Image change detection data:

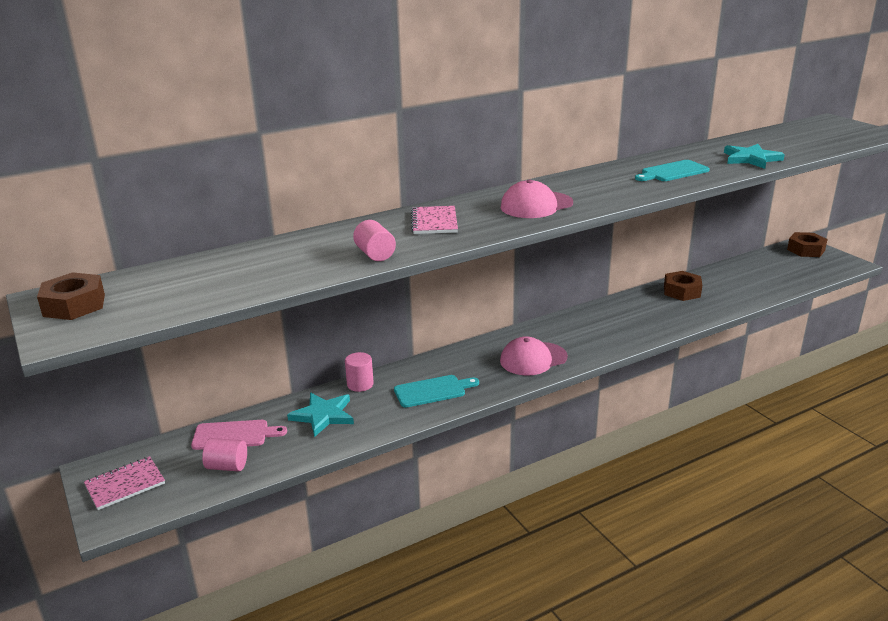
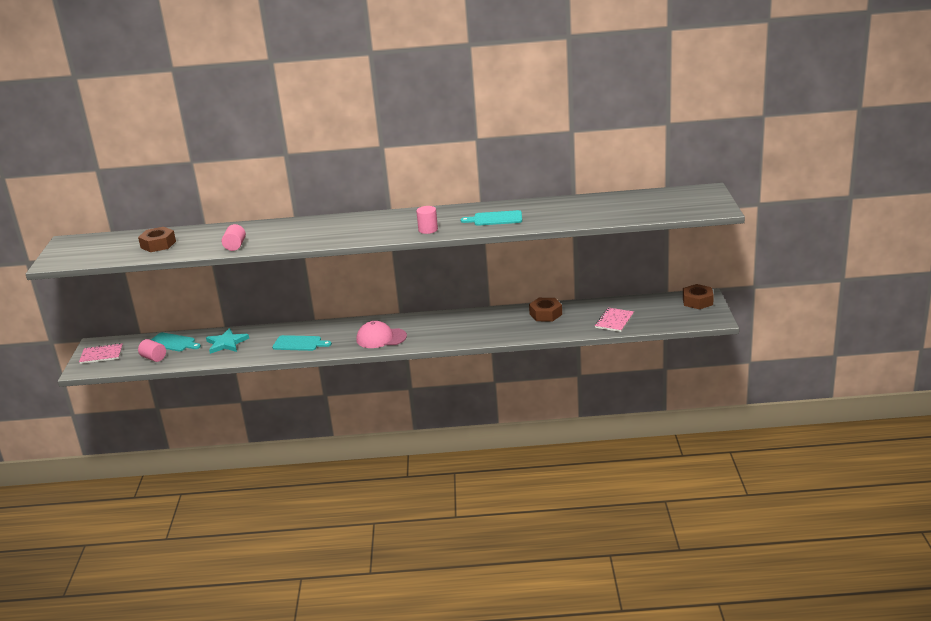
camera: 30 degrees right, 0 degrees up
(74, 305) = (73, 248): brown nut -> brown nut (158, 244)
(234, 435) = (173, 343): pink cutting board -> turquoise cutting board
(360, 384) = (265, 330): pink cylinder -> pink cylinder (428, 230)
(434, 222) = (295, 230): pink notebook -> pink notebook (614, 321)
(536, 205) = (368, 229): pink cap -> none
(751, 159) = (569, 217): turquoise star -> none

What the exercise asks:
Leave out the pictures and give the rest of the records again exactly.

Answer section:
camera: 30 degrees right, 0 degrees up
(74, 305) = (73, 248): brown nut -> brown nut (158, 244)
(234, 435) = (173, 343): pink cutting board -> turquoise cutting board
(360, 384) = (265, 330): pink cylinder -> pink cylinder (428, 230)
(434, 222) = (295, 230): pink notebook -> pink notebook (614, 321)
(536, 205) = (368, 229): pink cap -> none
(751, 159) = (569, 217): turquoise star -> none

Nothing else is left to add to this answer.